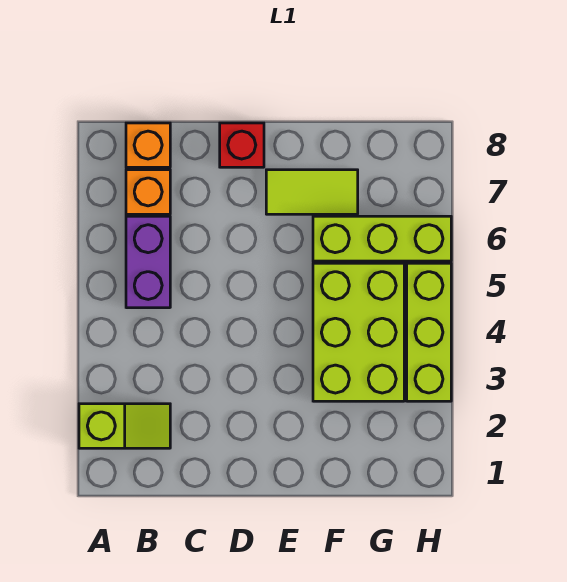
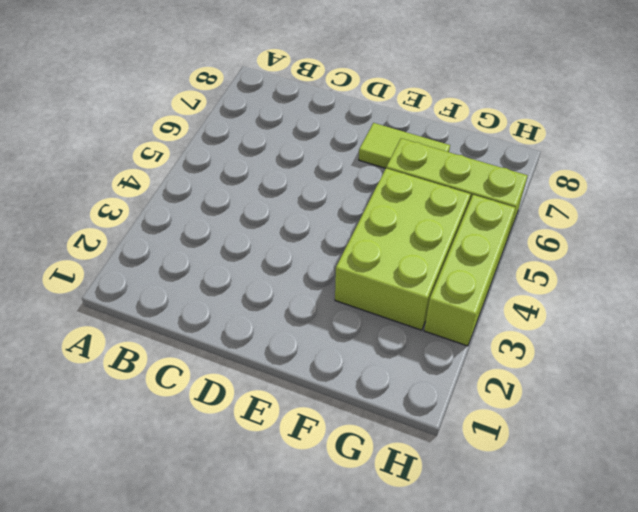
none -> lime slope A2:B2 level 1 top A
none -> purple brick B5:B6 level 1

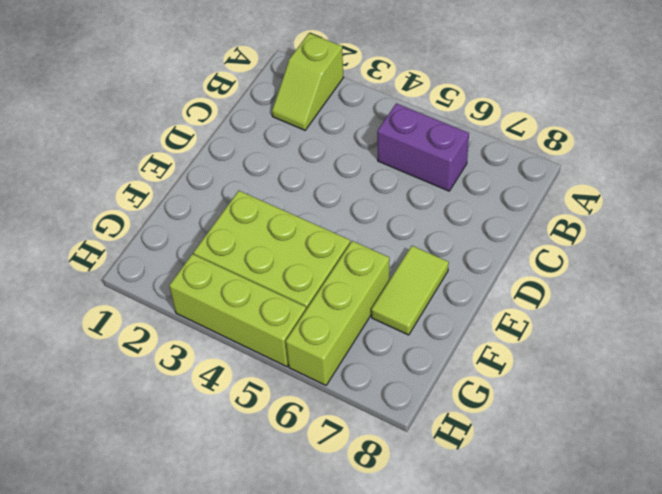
none -> orange brick B7 level 1
none -> orange brick B8 level 1

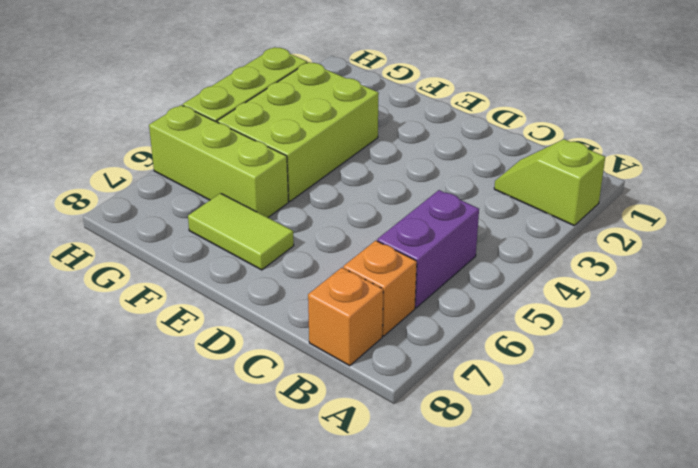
none -> red brick D8 level 1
● ● ● ●
WORK INSTRUCTION: Only the lines from the line with "none -> orange brick B8 level 1" through the closing line of the data, both included, should be set down, exactly as written and without pictures.

RESPONSE BOX:
none -> orange brick B8 level 1

none -> red brick D8 level 1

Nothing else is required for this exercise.